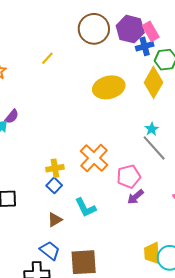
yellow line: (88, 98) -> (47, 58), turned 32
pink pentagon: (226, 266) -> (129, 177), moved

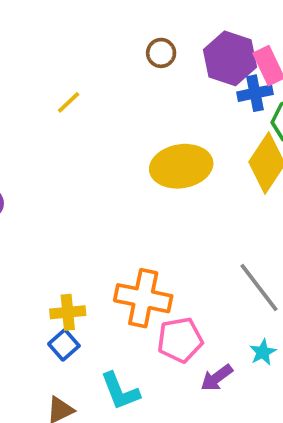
brown circle: (94, 29) -> (161, 53), size x0.5
cyan star: (152, 129) -> (263, 352), moved
orange cross: (94, 158) -> (143, 298), turned -36
pink pentagon: (129, 177) -> (180, 340), moved

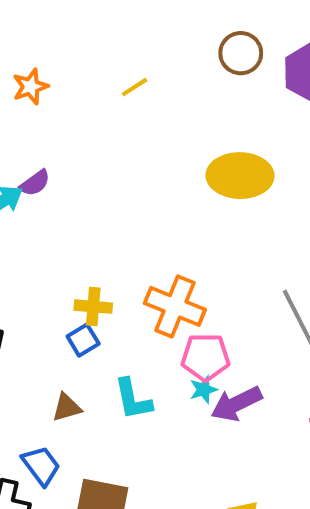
brown circle: (161, 53) -> (241, 53), size x1.4
cyan star: (263, 352) -> (204, 390), moved
purple arrow: (217, 378) -> (236, 404), size x1.4

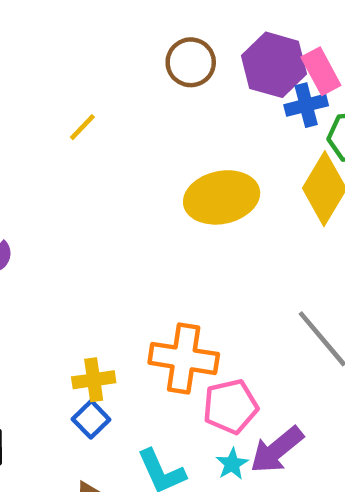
cyan star: (204, 390) -> (232, 464), moved

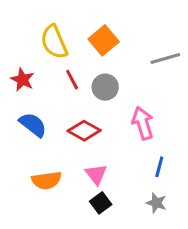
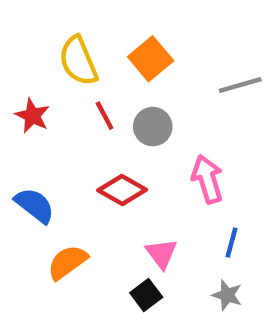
blue semicircle: (33, 125) -> (35, 205), moved
pink triangle: (96, 174) -> (161, 253), moved
orange semicircle: (47, 180) -> (67, 262), turned 152

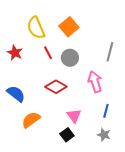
gray line: (240, 85) -> (110, 52), moved, turned -60

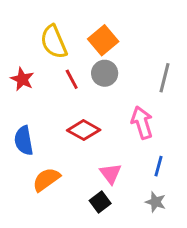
gray circle: (70, 58) -> (105, 73), moved
blue semicircle: (16, 94) -> (24, 141), turned -138

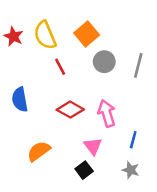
gray circle: (105, 73) -> (104, 62), moved
red star: (22, 79) -> (14, 36), moved
pink arrow: (142, 123) -> (107, 113), moved
blue semicircle: (24, 141) -> (20, 99), moved

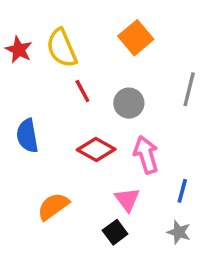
orange square: (87, 34) -> (136, 38), moved
gray circle: (104, 62) -> (129, 103), moved

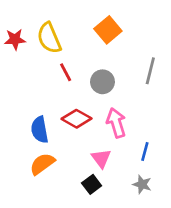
red star: (19, 50) -> (15, 39), turned -30
blue semicircle: (27, 136) -> (40, 130), moved

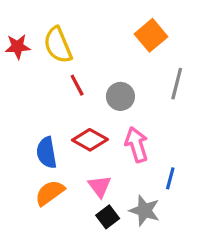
orange square: (108, 30) -> (151, 35), moved
pink triangle: (101, 158) -> (100, 186), moved
gray star: (142, 184) -> (145, 210), moved, size x1.4

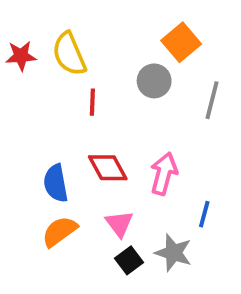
red line: (77, 85) -> (92, 102), turned 30
gray circle: (120, 96) -> (154, 81), moved
red diamond: (90, 140) -> (108, 168), turned 32
pink arrow: (137, 145) -> (164, 174), turned 32

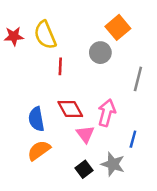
gray line: (212, 100) -> (138, 79), moved
pink triangle: (119, 224) -> (85, 134), moved

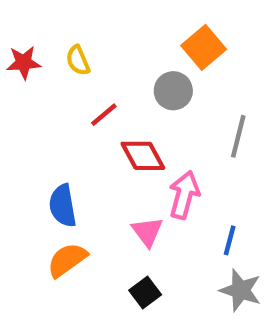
yellow semicircle: (45, 35) -> (78, 60), size x0.6
red line: (60, 66) -> (104, 115), turned 48
red diamond: (70, 109) -> (143, 156), moved
gray star: (113, 164) -> (241, 290), moved

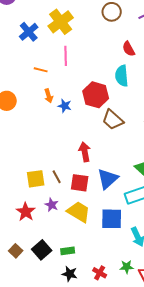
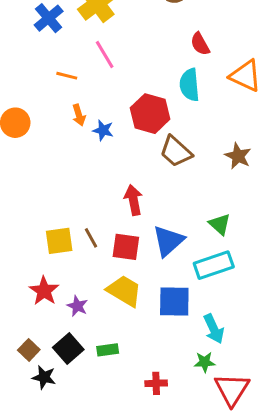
pink line: (66, 56) -> (105, 54), turned -30
purple star: (52, 205) -> (77, 306), moved
green star: (127, 267) -> (205, 362), moved
red cross: (100, 273) -> (156, 383), turned -32
black star: (70, 274) -> (44, 377), moved

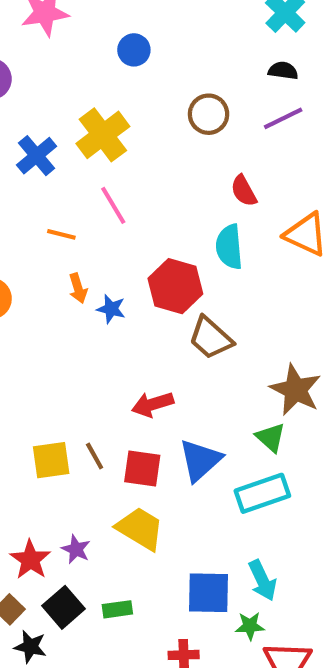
brown star: (238, 156) -> (296, 390), moved, size x1.4
red arrow: (133, 200) -> (153, 404), turned -96
red star: (44, 291) -> (30, 560), moved
blue square: (174, 301) -> (209, 593), moved

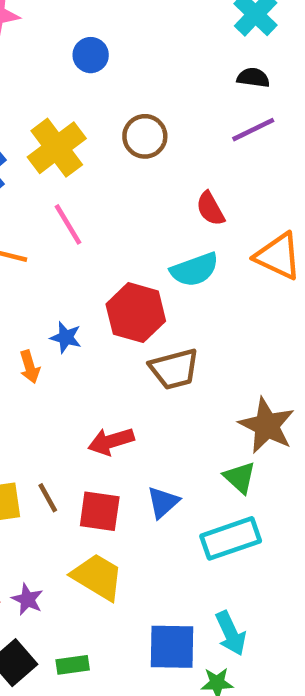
brown circle: (209, 114) -> (145, 136), moved
cyan semicircle: (229, 247) -> (195, 270), turned -105
orange arrow: (78, 288) -> (30, 367), moved
brown trapezoid: (211, 338) -> (174, 369), turned -57
blue triangle: (200, 460) -> (163, 502), size x0.7

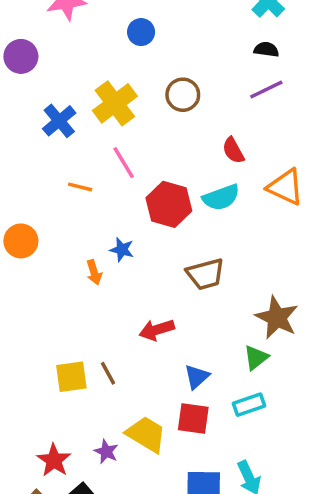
red hexagon: (136, 313) -> (169, 204), moved
green triangle: (240, 477) -> (256, 358), turned 40
red square: (100, 511) -> (193, 419), moved
cyan rectangle: (231, 538) -> (249, 405), size x0.7
purple star: (27, 599) -> (106, 452), moved

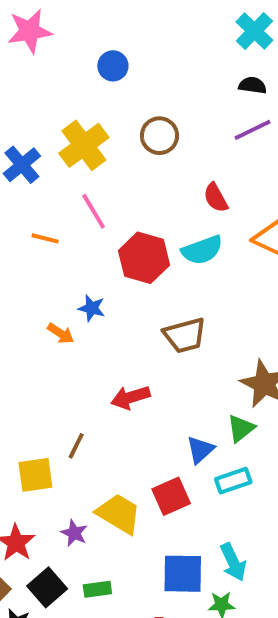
orange arrow: (94, 272) -> (61, 333), turned -40
brown line: (108, 373) -> (76, 446), turned 55
yellow square: (71, 377) -> (35, 475), moved
blue triangle: (197, 377) -> (200, 450), moved
red square: (193, 419) -> (171, 496), turned -32

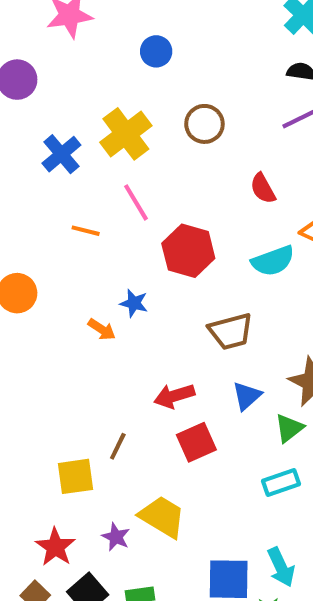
cyan semicircle: (202, 250) -> (273, 261), moved
blue triangle: (200, 450) -> (247, 396), moved
red square: (171, 496) -> (196, 442), moved

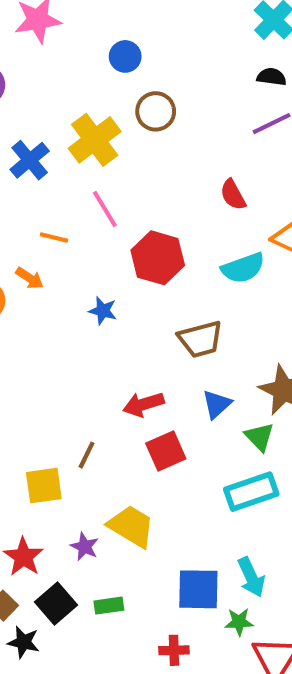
brown circle: (204, 124) -> (156, 111), moved
orange arrow: (102, 329) -> (30, 278), moved
green triangle: (289, 428) -> (259, 437), turned -36
cyan rectangle: (281, 482) -> (251, 492), size x1.4

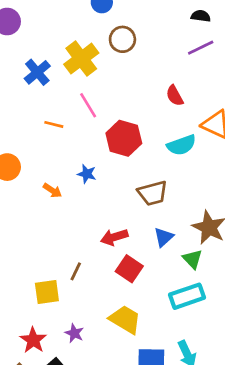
orange arrow: (30, 278) -> (52, 190), moved
red square: (166, 451) -> (129, 269), turned -32
yellow trapezoid: (131, 526) -> (125, 320), moved

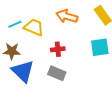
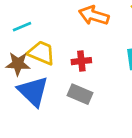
yellow trapezoid: (34, 27) -> (41, 53), moved

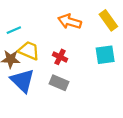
red cross: (81, 61) -> (60, 57), turned 32

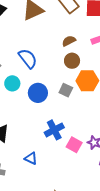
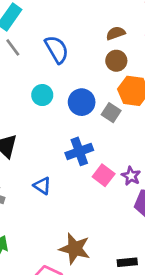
cyan circle: (12, 83) -> (42, 95), moved
gray square: (66, 90) -> (111, 113), moved
blue circle: (38, 93) -> (82, 102), moved

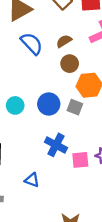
blue semicircle: (57, 49) -> (32, 44), moved
blue cross: (79, 151) -> (56, 145), turned -30
pink square: (104, 175) -> (80, 160), turned -30

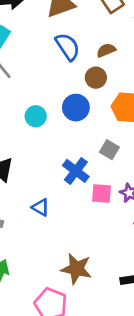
brown circle: (70, 64) -> (96, 78), moved
blue circle: (49, 104) -> (76, 108), moved
gray square: (75, 107) -> (109, 150), moved

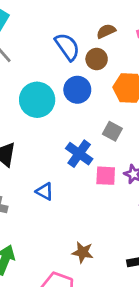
blue semicircle: (68, 47) -> (67, 47), moved
cyan circle: (36, 116) -> (37, 100), size x1.6
brown star: (76, 269) -> (83, 252), size x0.7

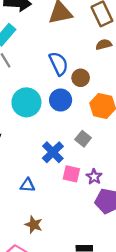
brown semicircle: (106, 31) -> (104, 44), moved
blue triangle: (45, 191) -> (28, 185), moved, turned -35
brown star: (83, 252) -> (34, 225), moved

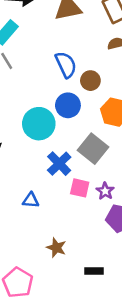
cyan circle: (26, 102) -> (39, 124), moved
gray square: (83, 139) -> (93, 149), size x1.6
brown star: (34, 225) -> (56, 248), moved

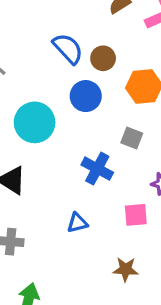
cyan circle: (39, 124) -> (35, 122), moved
gray square: (93, 149) -> (132, 138), size x0.6
pink square: (80, 188) -> (136, 215), moved

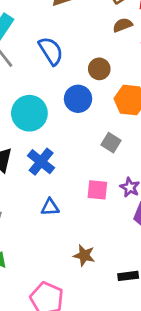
blue semicircle: (68, 49) -> (51, 51), moved
blue cross: (97, 169) -> (41, 162), moved
pink square: (136, 215) -> (97, 190), moved

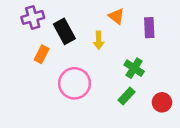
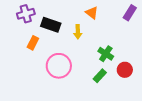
purple rectangle: (149, 28) -> (130, 13), moved, turned 35
black rectangle: (64, 31) -> (51, 25), turned -42
red circle: (162, 102) -> (125, 70), moved

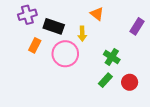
purple rectangle: (130, 13) -> (137, 26), moved
pink circle: (59, 66) -> (65, 54), moved
red circle: (125, 70) -> (130, 82), moved

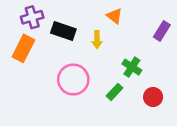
orange rectangle: (35, 45) -> (23, 48), moved, size x1.5
pink circle: (65, 54) -> (73, 80), moved
green rectangle: (105, 80) -> (114, 92), moved

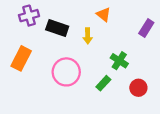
orange rectangle: (23, 48) -> (21, 58), moved

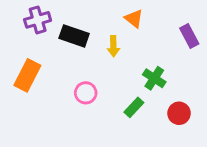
purple rectangle: (146, 28) -> (189, 36), turned -60
pink circle: (66, 72) -> (86, 93), size x0.6

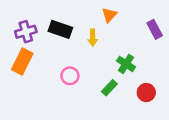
orange triangle: (134, 18) -> (109, 15), turned 35
purple cross: (38, 20) -> (26, 32), moved

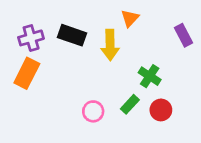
yellow arrow: (93, 38) -> (110, 45), size x1.5
pink circle: (70, 76) -> (93, 111), moved
red circle: (146, 93) -> (161, 110), moved

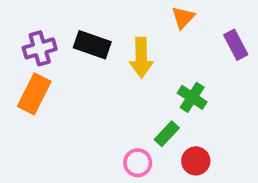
orange triangle: (130, 18) -> (183, 18), moved
red circle: (161, 110) -> (196, 161), moved
pink circle: (93, 111) -> (138, 163), moved

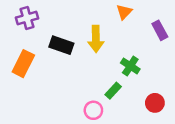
black rectangle: (92, 45) -> (61, 45), moved
purple cross: (40, 48) -> (27, 18), moved
red circle: (196, 161) -> (155, 103), moved

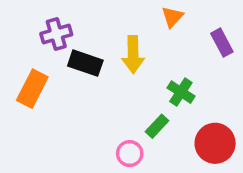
purple cross: (27, 18) -> (56, 34), moved
red circle: (155, 103) -> (215, 143), size x1.5

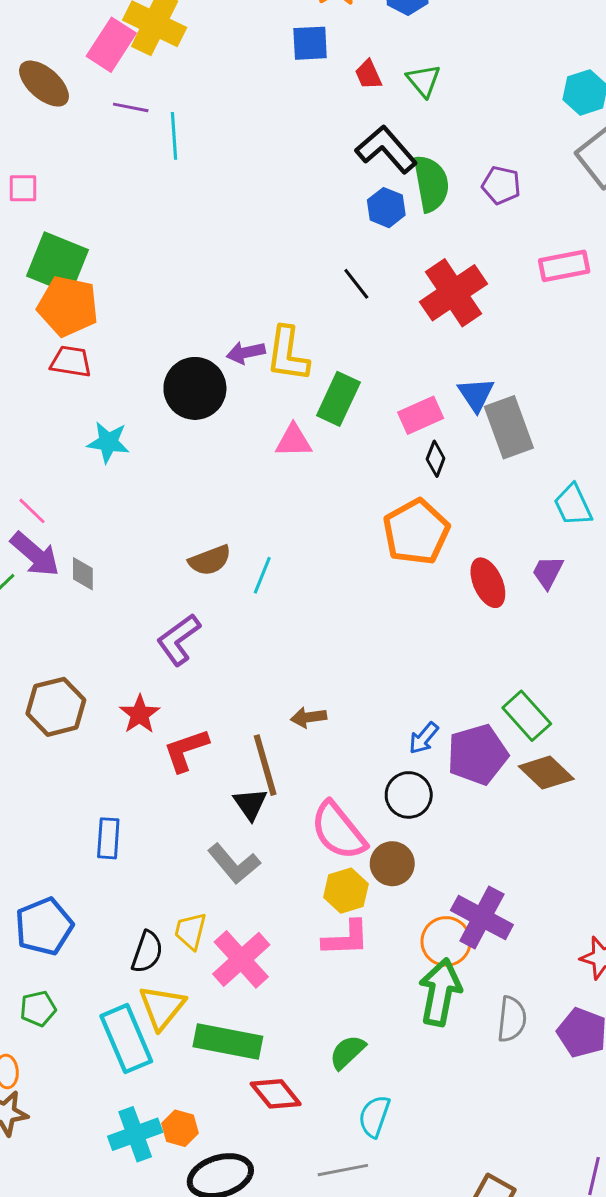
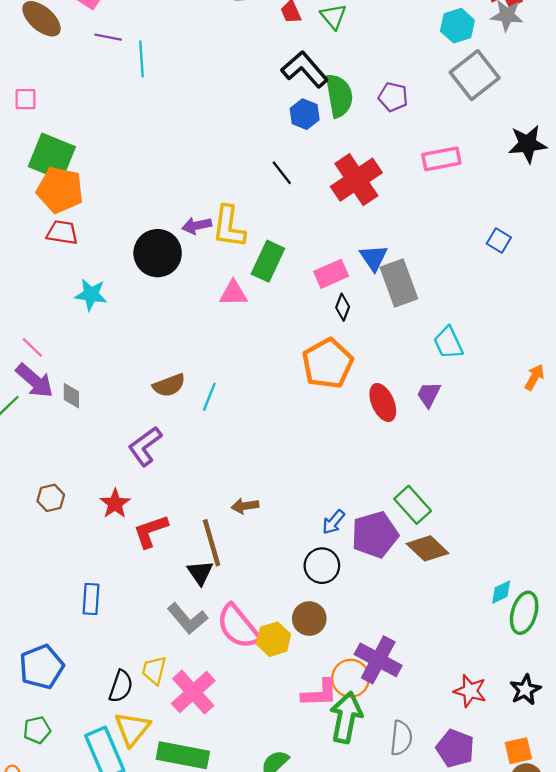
brown hexagon: (56, 707) -> (51, 498), size x0.6
pink semicircle: (338, 831) -> (238, 627), moved
pink L-shape: (346, 938) -> (320, 693), moved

════════════════

Instructions to follow —
Repeat the listing above up to and including the line with "blue semicircle: (24, 141) -> (20, 99), moved", starting from its first line. Drop any pictures.

Result of the exercise —
yellow line: (88, 98) -> (47, 58), turned 32
pink pentagon: (226, 266) -> (129, 177), moved

brown circle: (94, 29) -> (161, 53), size x0.5
cyan star: (152, 129) -> (263, 352), moved
orange cross: (94, 158) -> (143, 298), turned -36
pink pentagon: (129, 177) -> (180, 340), moved

brown circle: (161, 53) -> (241, 53), size x1.4
cyan star: (263, 352) -> (204, 390), moved
purple arrow: (217, 378) -> (236, 404), size x1.4

cyan star: (204, 390) -> (232, 464), moved

blue semicircle: (33, 125) -> (35, 205), moved
pink triangle: (96, 174) -> (161, 253), moved
orange semicircle: (47, 180) -> (67, 262), turned 152

gray line: (240, 85) -> (110, 52), moved, turned -60

gray circle: (70, 58) -> (105, 73), moved
blue semicircle: (16, 94) -> (24, 141), turned -138

gray circle: (105, 73) -> (104, 62), moved
red star: (22, 79) -> (14, 36), moved
pink arrow: (142, 123) -> (107, 113), moved
blue semicircle: (24, 141) -> (20, 99), moved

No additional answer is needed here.